Work to complete:
Could you show all lines in the entries below that contain the string "white"?

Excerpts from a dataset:
-------------------------
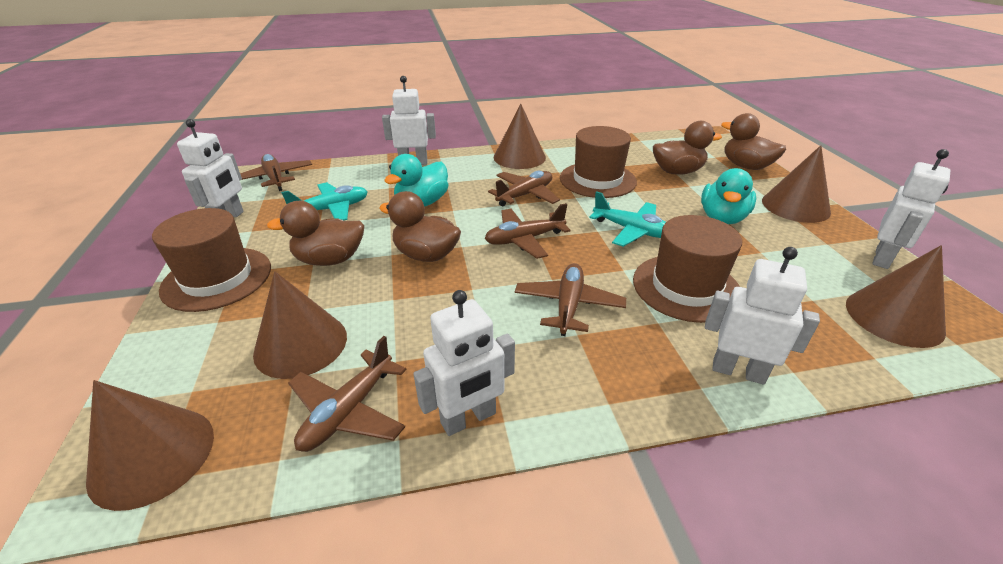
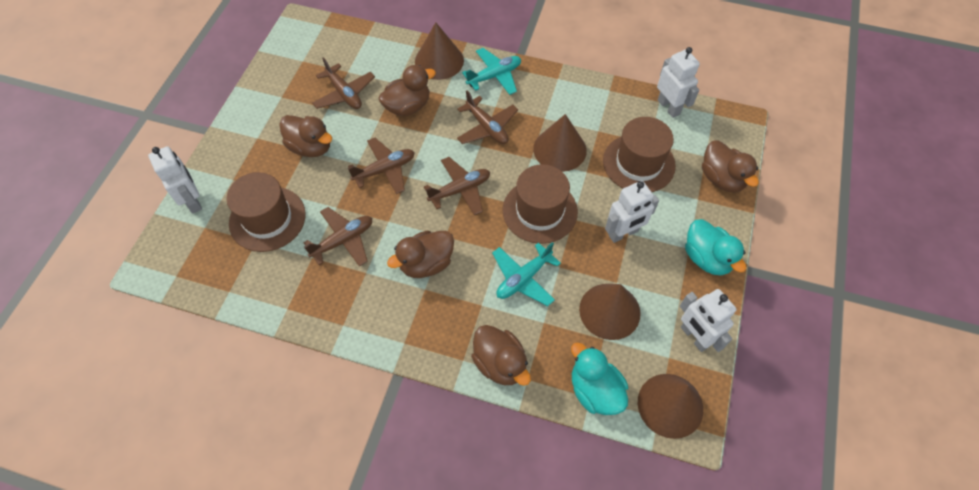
brown cone: 5 -> 4
brown duck: 4 -> 5
white robot: 5 -> 4

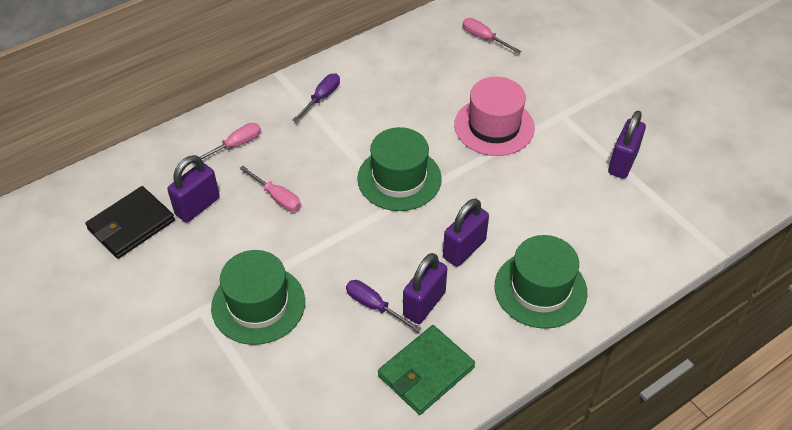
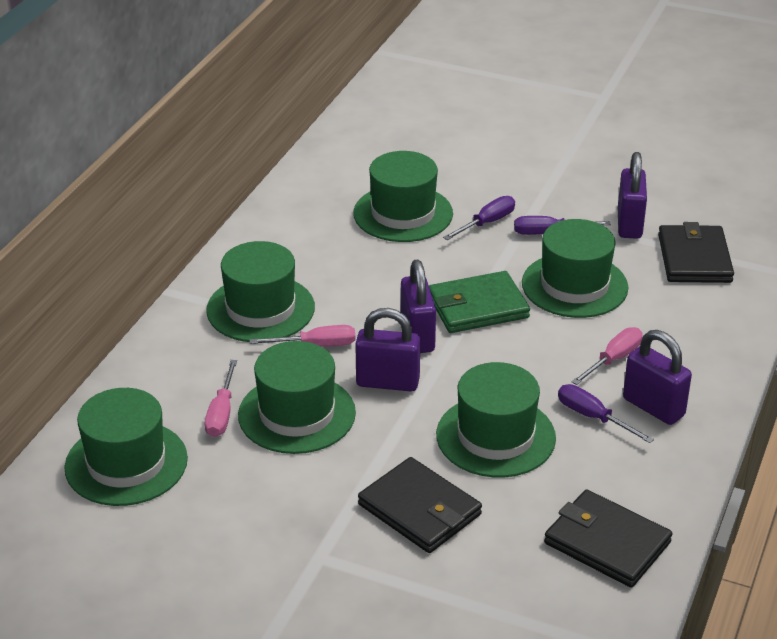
black wallet: 1 -> 3
green hat: 3 -> 6
pink hat: 1 -> 0
purple screwdriver: 2 -> 3

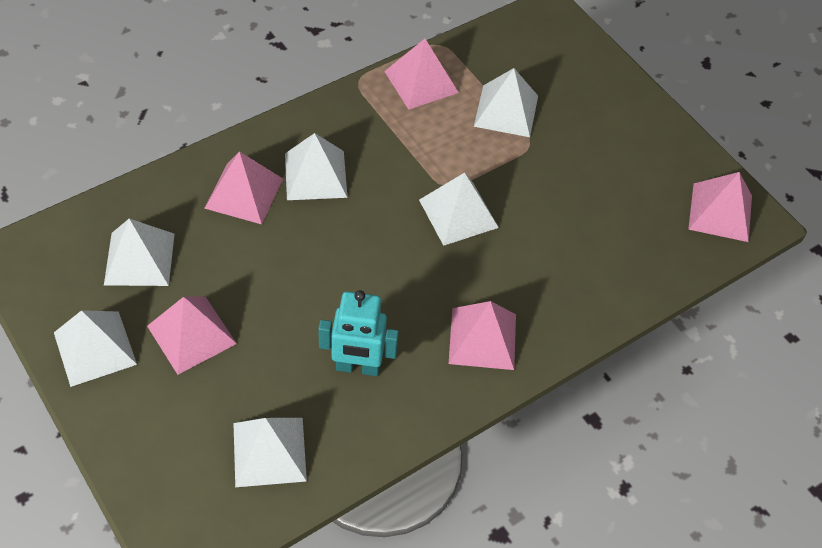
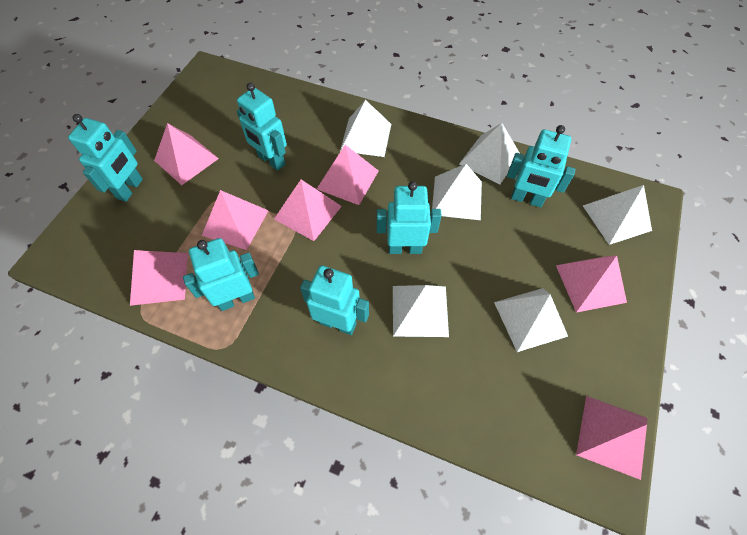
pink pyramid: 5 -> 7
turquoise robot: 1 -> 6

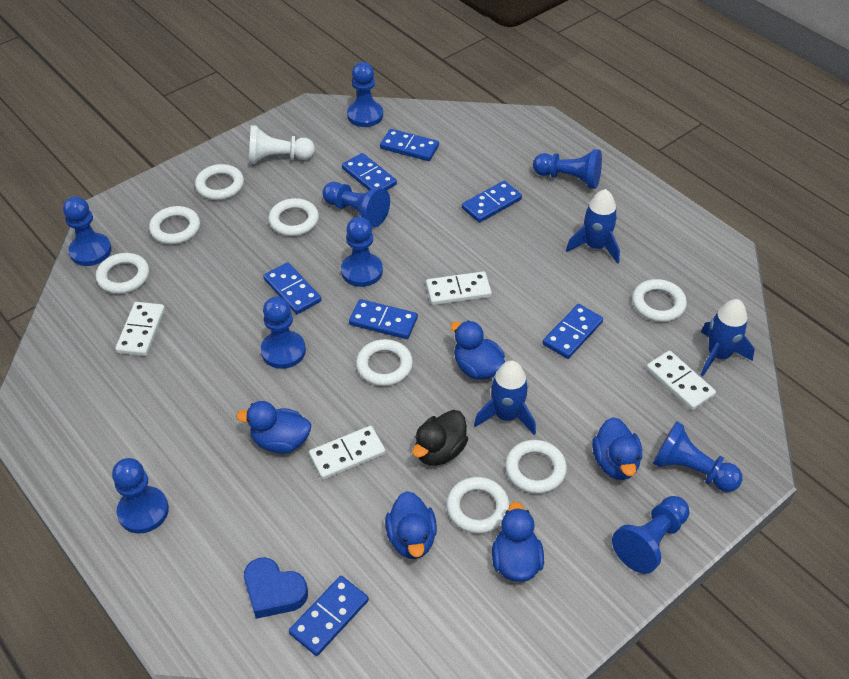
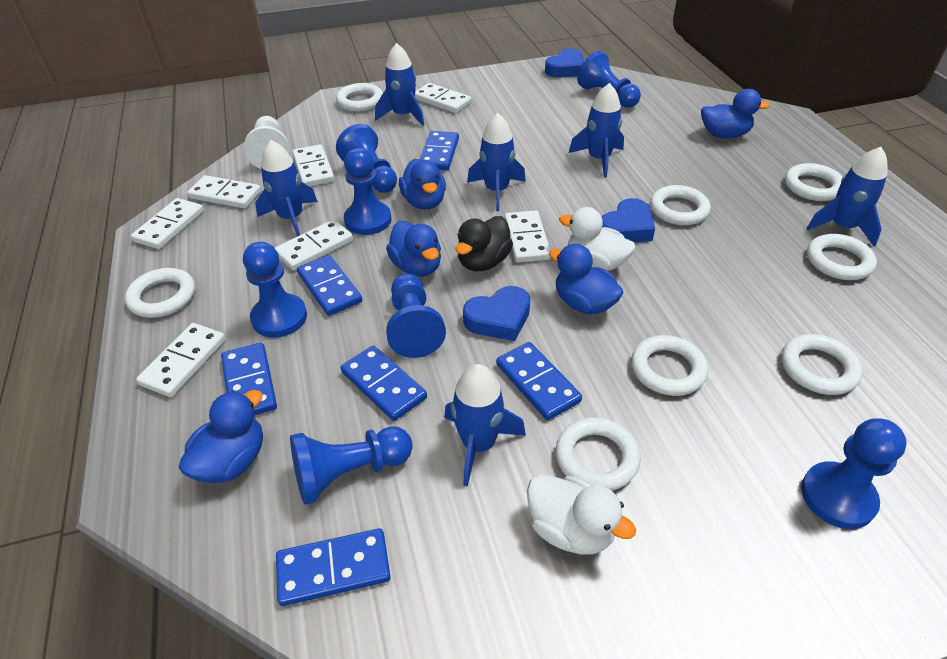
blue domino: 7 -> 6
blue heart: 1 -> 3
blue pawn: 9 -> 7
blue rocket: 3 -> 6
white domino: 4 -> 7
white duck: 0 -> 2

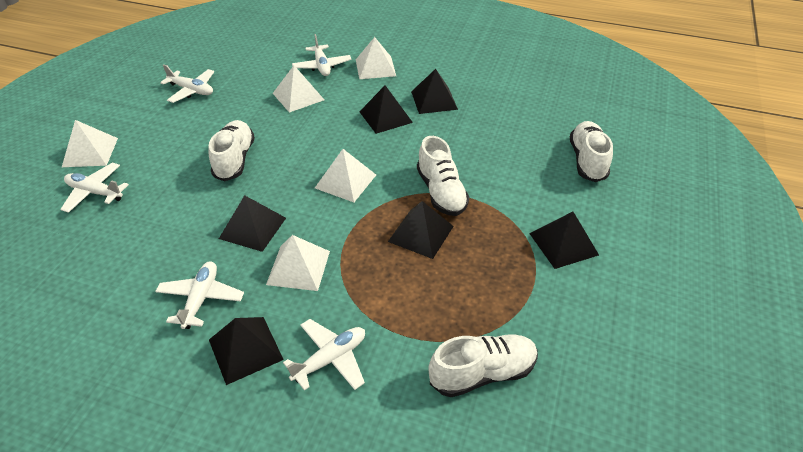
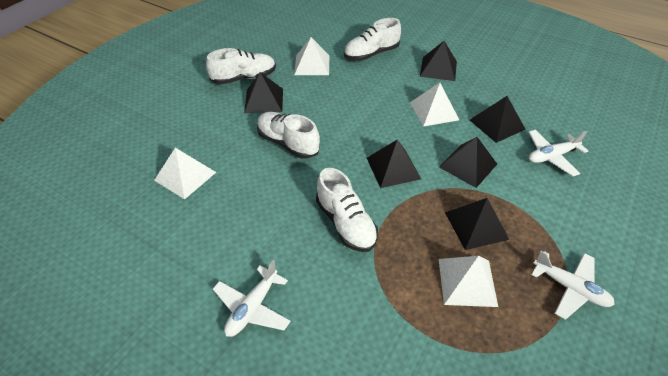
white plane: 5 -> 3
white pyramid: 5 -> 4

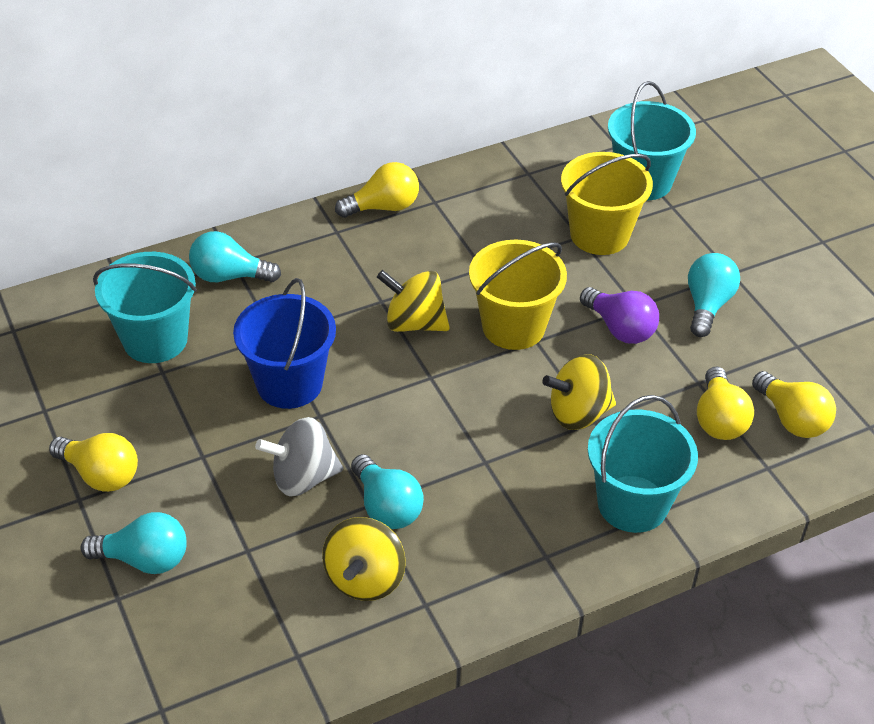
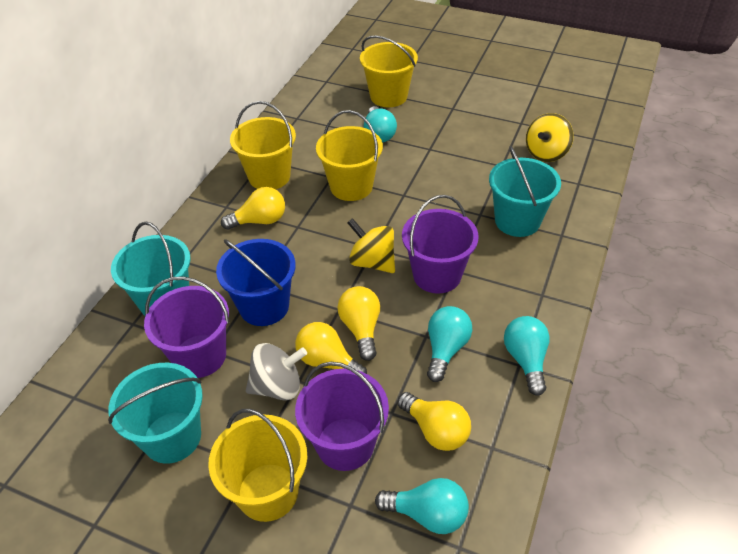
purple bucket: 0 -> 3
purple light bulb: 1 -> 0
yellow bucket: 2 -> 4
yellow spinning top: 3 -> 2

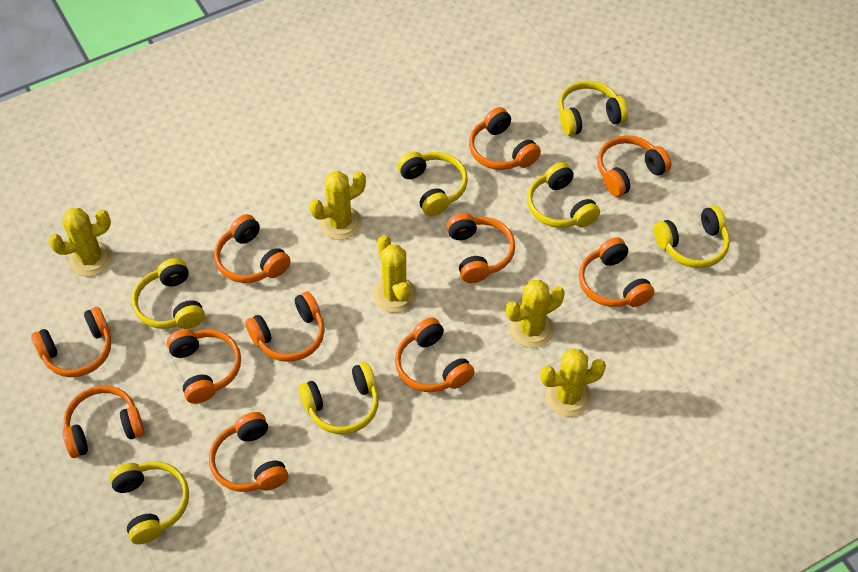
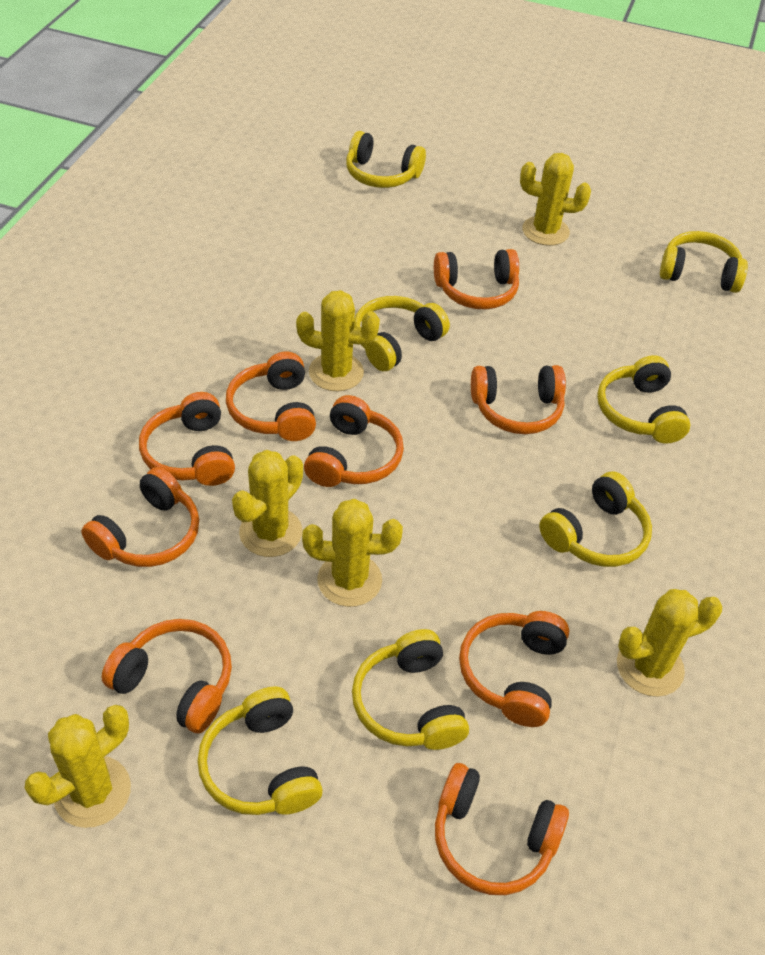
orange headphones: 11 -> 9
yellow cactus: 5 -> 6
-------------------------
Exercise solution:
white robot: 5 -> 4
white domino: 4 -> 7
white duck: 0 -> 2
white plane: 5 -> 3
white pyramid: 5 -> 4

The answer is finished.